--- Supplied entries ---

+ + + + + + +

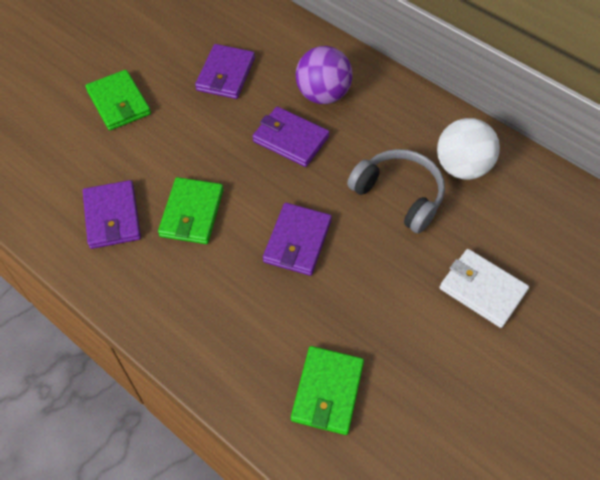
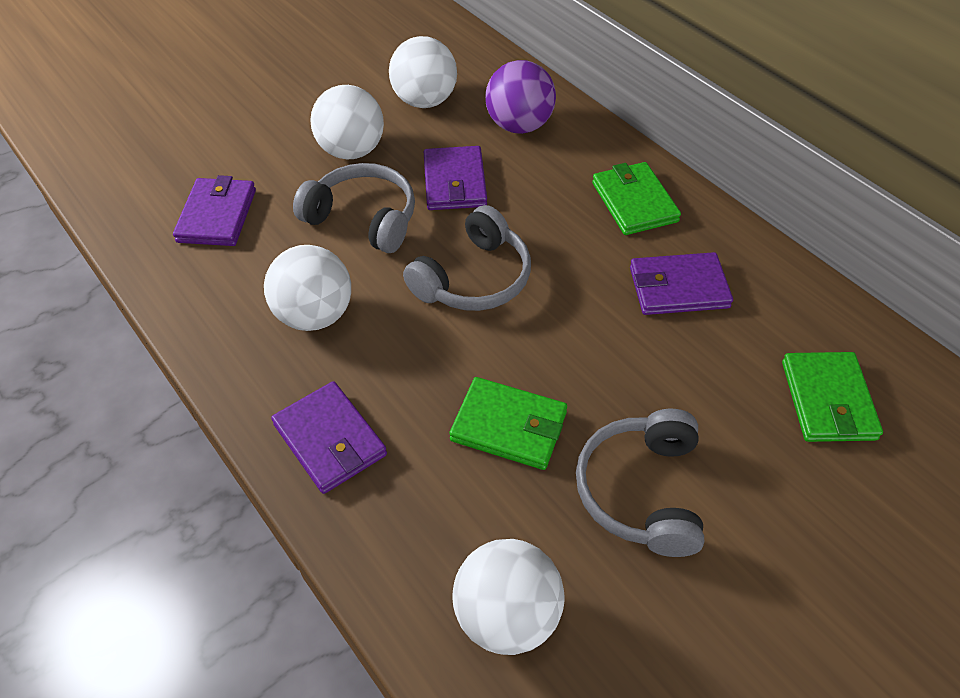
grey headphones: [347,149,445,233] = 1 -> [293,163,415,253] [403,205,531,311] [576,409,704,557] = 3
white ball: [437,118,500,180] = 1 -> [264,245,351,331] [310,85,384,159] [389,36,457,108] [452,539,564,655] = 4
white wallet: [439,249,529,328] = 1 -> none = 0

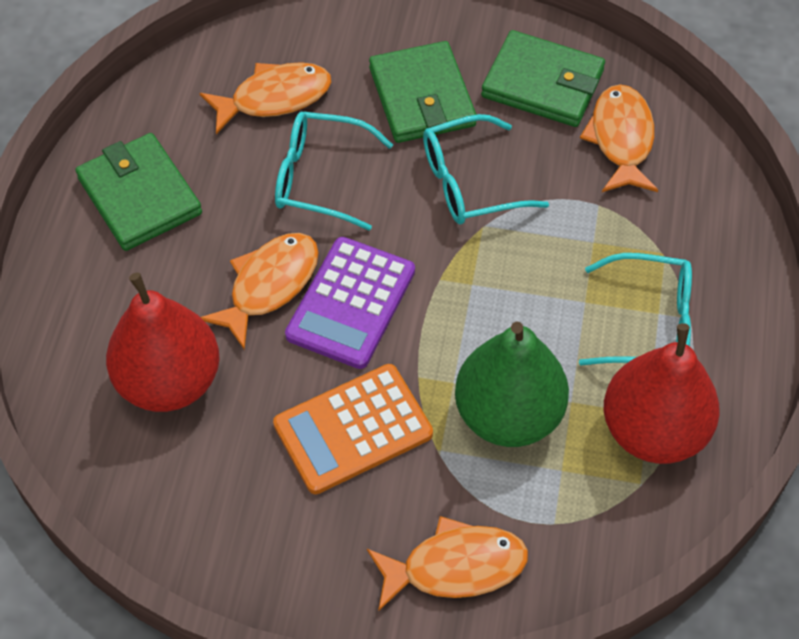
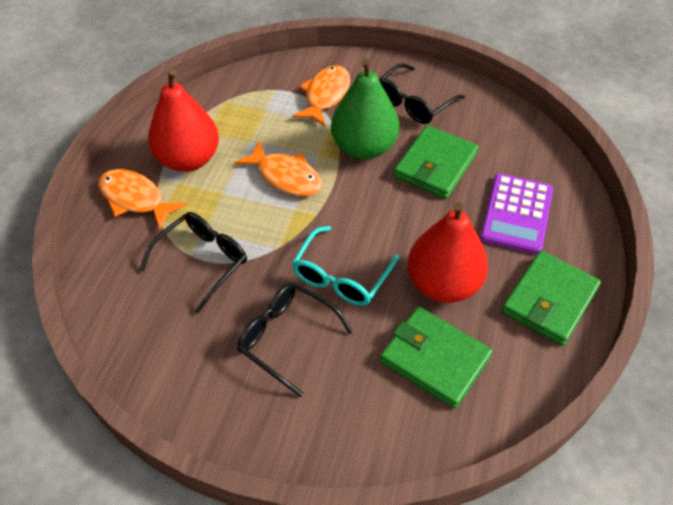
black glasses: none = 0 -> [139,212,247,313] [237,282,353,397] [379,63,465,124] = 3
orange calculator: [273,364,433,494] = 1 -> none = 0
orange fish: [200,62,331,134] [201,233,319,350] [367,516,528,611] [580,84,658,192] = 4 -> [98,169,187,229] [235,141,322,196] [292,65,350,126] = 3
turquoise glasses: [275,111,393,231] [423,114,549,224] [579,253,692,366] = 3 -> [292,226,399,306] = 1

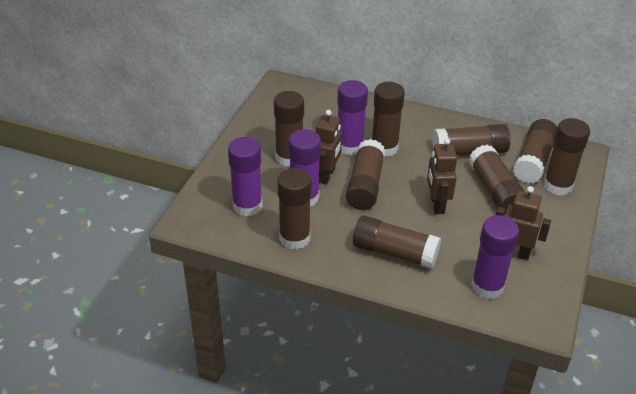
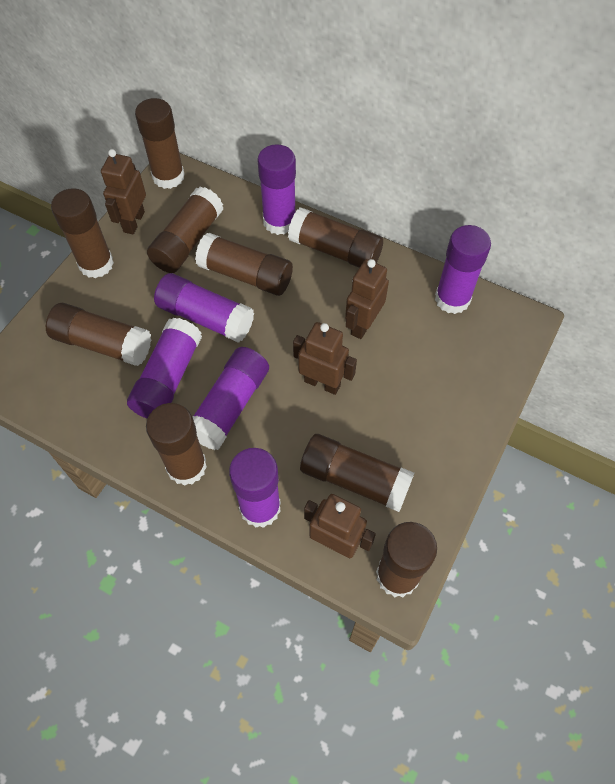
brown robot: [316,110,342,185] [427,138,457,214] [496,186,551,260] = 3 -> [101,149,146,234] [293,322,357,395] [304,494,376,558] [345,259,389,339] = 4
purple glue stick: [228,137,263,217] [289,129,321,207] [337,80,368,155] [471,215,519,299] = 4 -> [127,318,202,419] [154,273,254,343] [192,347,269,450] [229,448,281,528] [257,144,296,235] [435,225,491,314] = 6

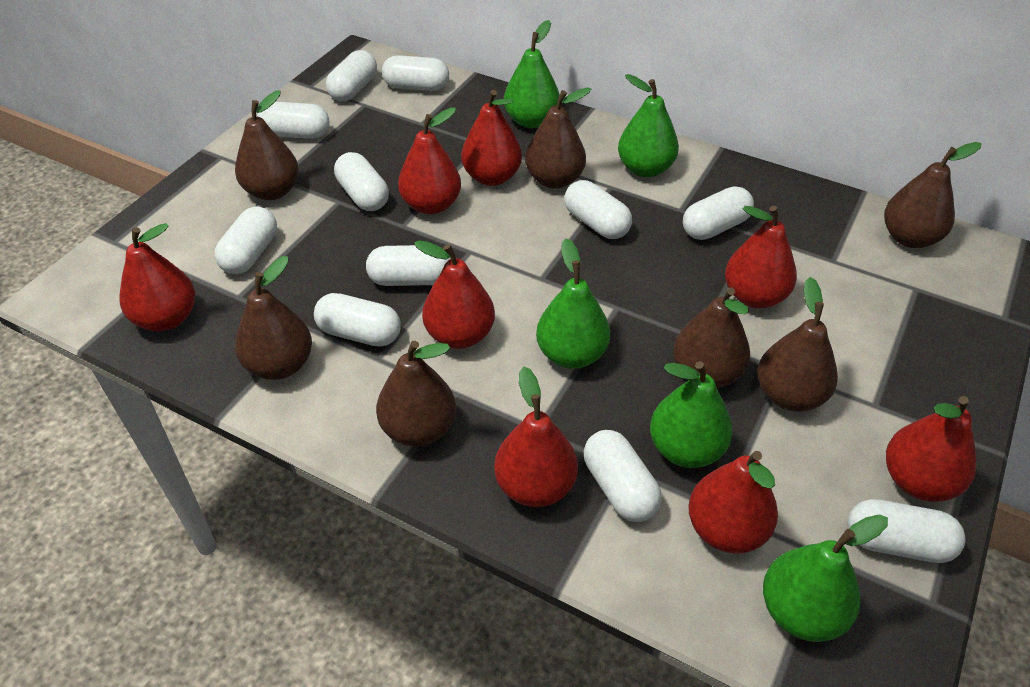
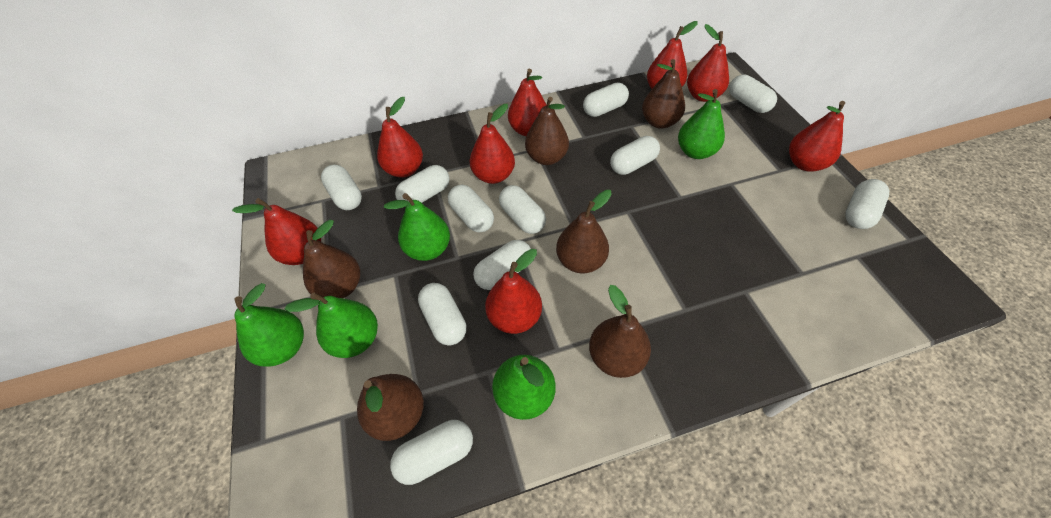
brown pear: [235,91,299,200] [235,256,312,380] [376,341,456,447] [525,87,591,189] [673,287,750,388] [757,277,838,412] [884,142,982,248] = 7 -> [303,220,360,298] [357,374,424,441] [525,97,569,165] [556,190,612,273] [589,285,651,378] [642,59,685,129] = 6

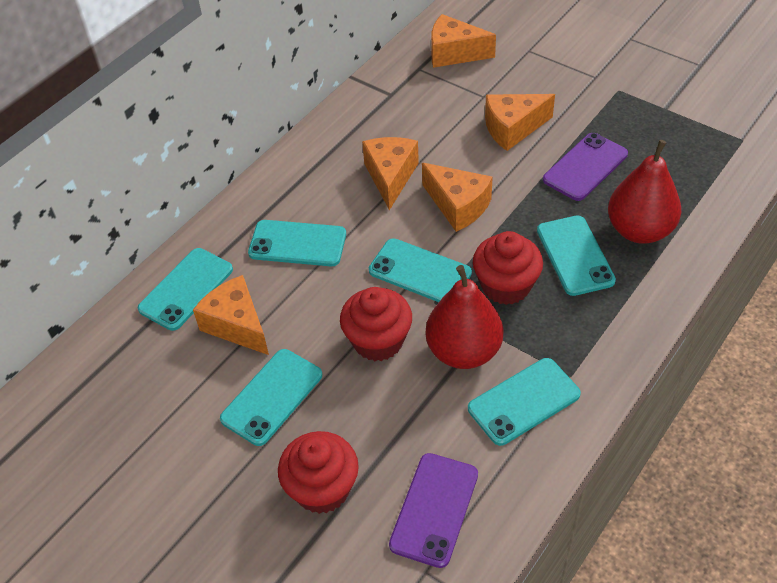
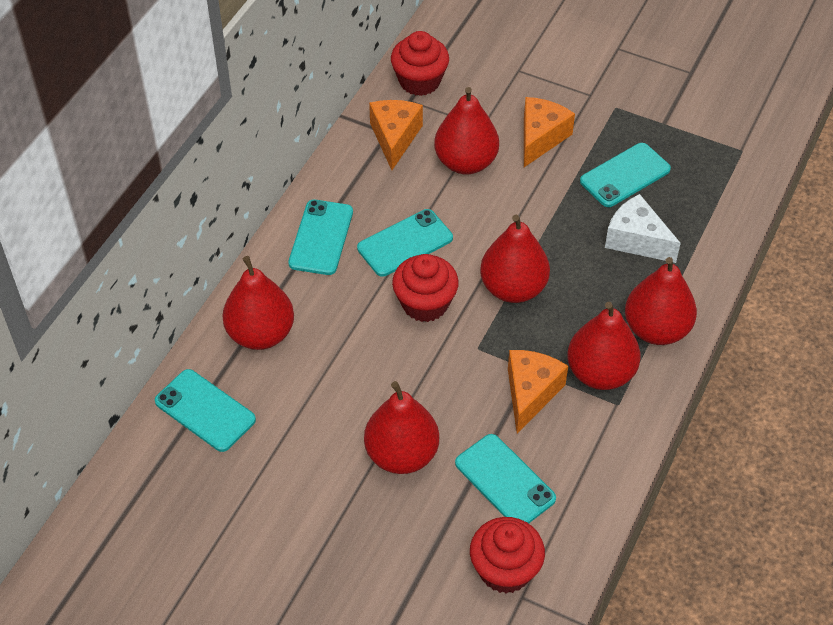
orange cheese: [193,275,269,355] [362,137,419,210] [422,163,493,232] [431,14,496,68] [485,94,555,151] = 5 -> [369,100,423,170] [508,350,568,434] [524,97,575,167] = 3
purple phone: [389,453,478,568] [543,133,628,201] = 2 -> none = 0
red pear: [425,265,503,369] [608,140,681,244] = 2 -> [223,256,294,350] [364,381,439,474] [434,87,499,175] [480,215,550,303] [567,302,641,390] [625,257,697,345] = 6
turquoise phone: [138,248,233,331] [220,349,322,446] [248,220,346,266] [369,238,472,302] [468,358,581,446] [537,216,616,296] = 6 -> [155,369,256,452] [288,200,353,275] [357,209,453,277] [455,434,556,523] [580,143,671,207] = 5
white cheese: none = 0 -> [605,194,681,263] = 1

+ + + + + + +

--- Problem to solve ---
Filter the entries and keep only the lines holding "cheese".

--- Finished task ---
orange cheese: [193,275,269,355] [362,137,419,210] [422,163,493,232] [431,14,496,68] [485,94,555,151] = 5 -> [369,100,423,170] [508,350,568,434] [524,97,575,167] = 3
white cheese: none = 0 -> [605,194,681,263] = 1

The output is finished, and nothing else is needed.